EXERCISE AIM: Your copy must hold every line of the records word for word. It must hold no pictures.

Records from a collection
----

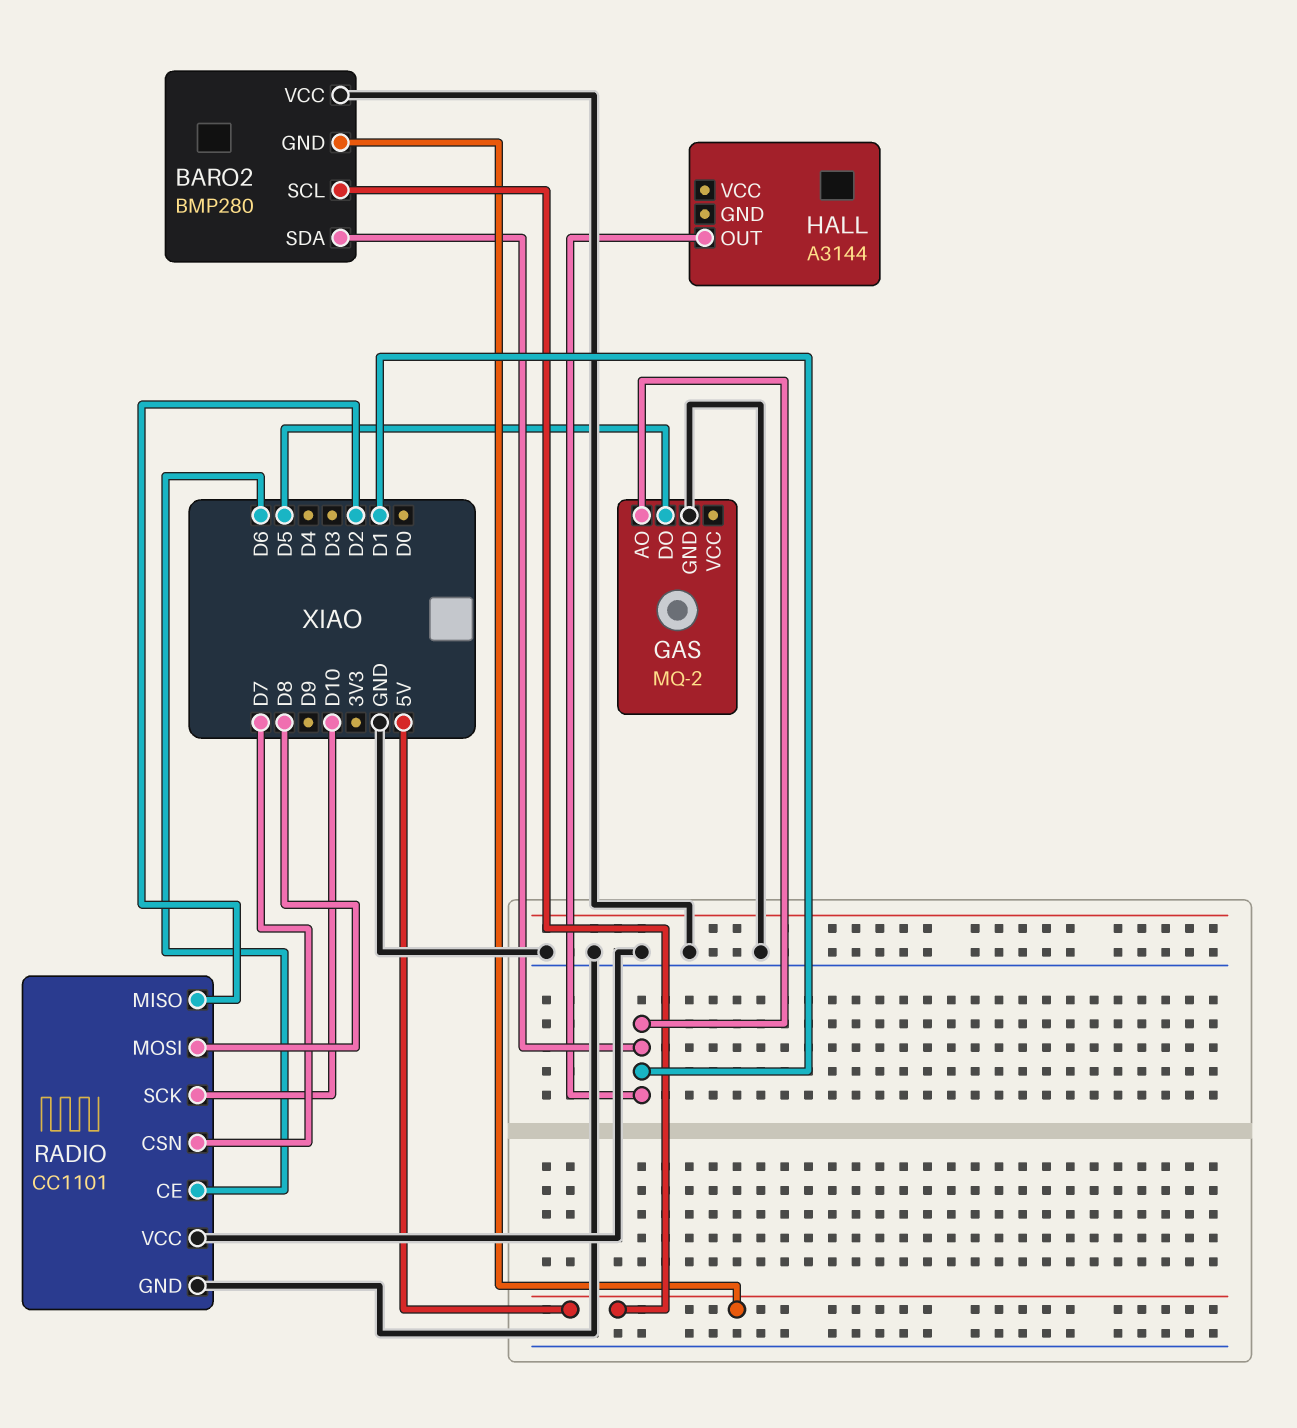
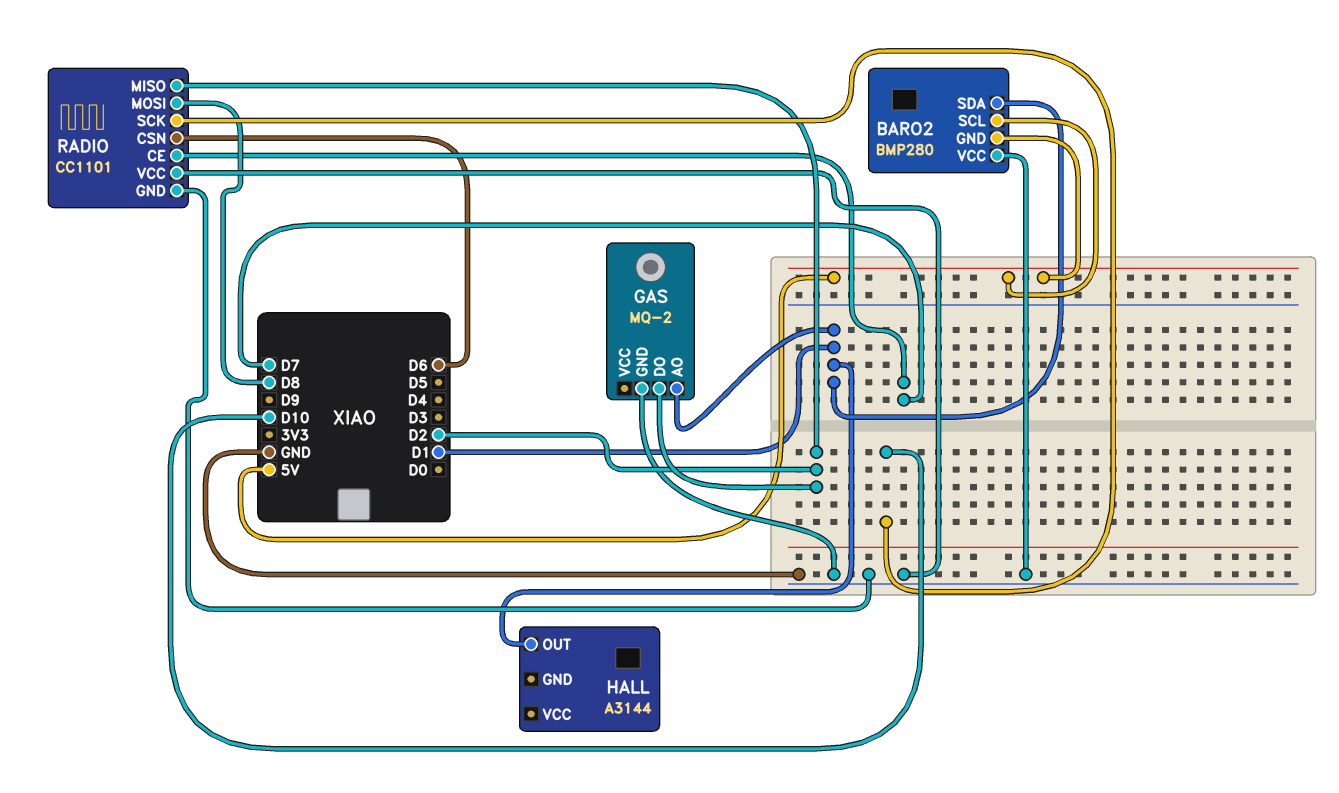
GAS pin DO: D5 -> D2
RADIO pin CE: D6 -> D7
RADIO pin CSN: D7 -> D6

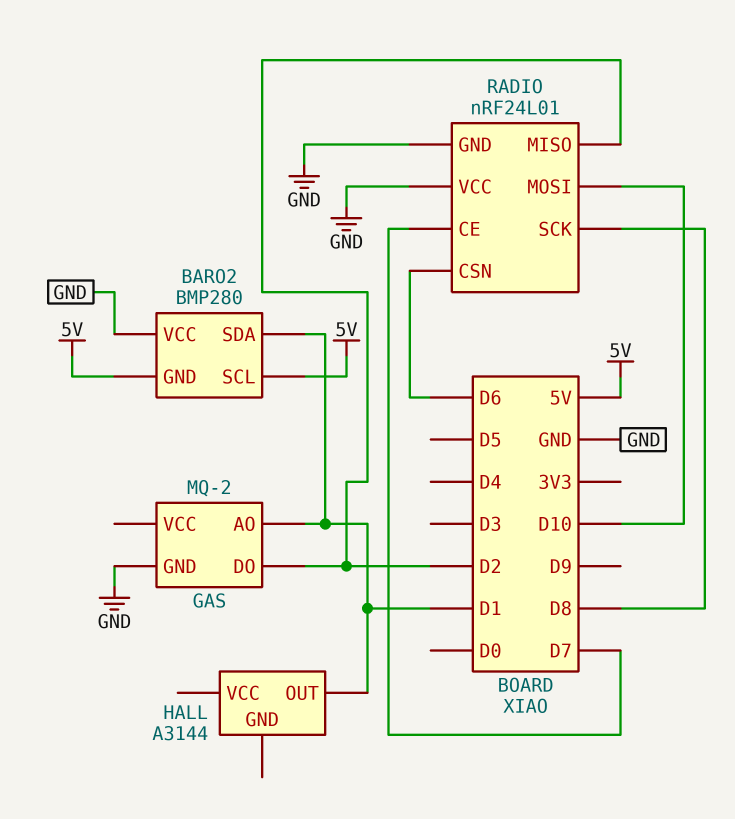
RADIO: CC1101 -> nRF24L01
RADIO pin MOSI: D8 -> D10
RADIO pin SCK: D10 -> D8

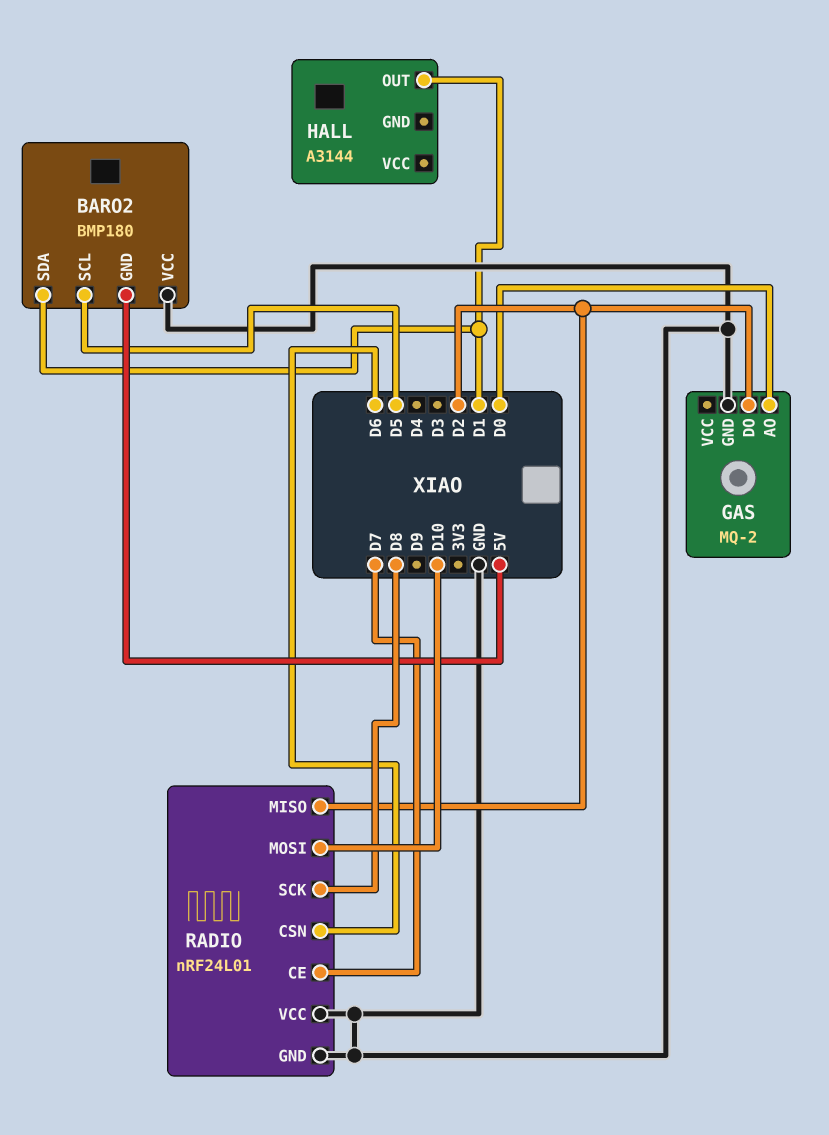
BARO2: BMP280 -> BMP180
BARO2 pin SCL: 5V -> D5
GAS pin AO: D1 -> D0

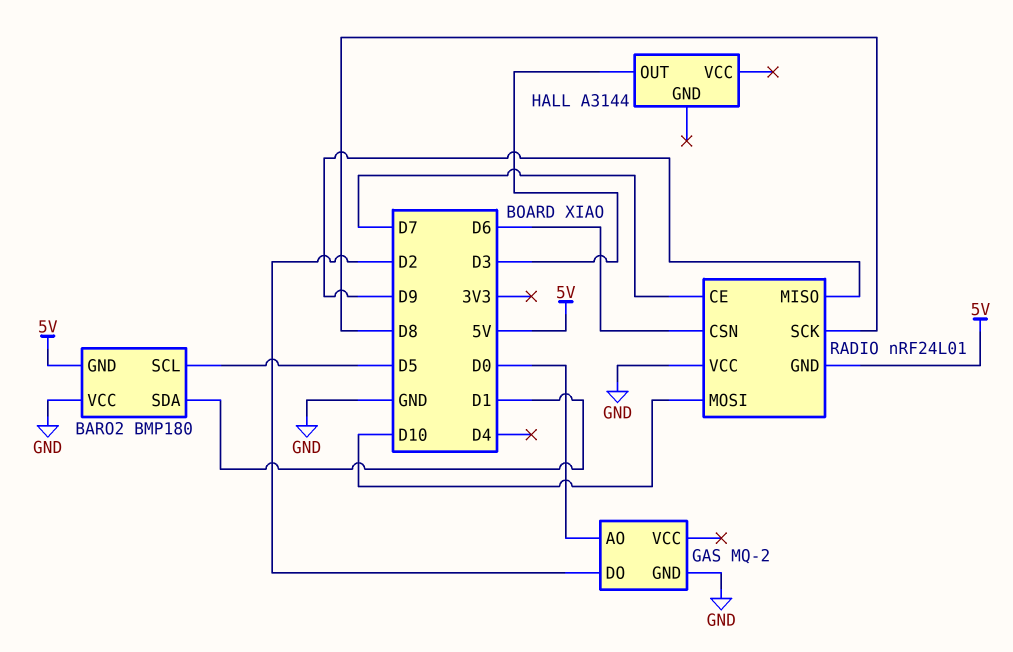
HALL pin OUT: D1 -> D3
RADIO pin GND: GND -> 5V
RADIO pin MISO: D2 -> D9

----

RESULT OF THE EXERCISE:
GAS pin DO: D5 -> D2
RADIO pin CE: D6 -> D7
RADIO pin CSN: D7 -> D6

RADIO: CC1101 -> nRF24L01
RADIO pin MOSI: D8 -> D10
RADIO pin SCK: D10 -> D8

BARO2: BMP280 -> BMP180
BARO2 pin SCL: 5V -> D5
GAS pin AO: D1 -> D0

HALL pin OUT: D1 -> D3
RADIO pin GND: GND -> 5V
RADIO pin MISO: D2 -> D9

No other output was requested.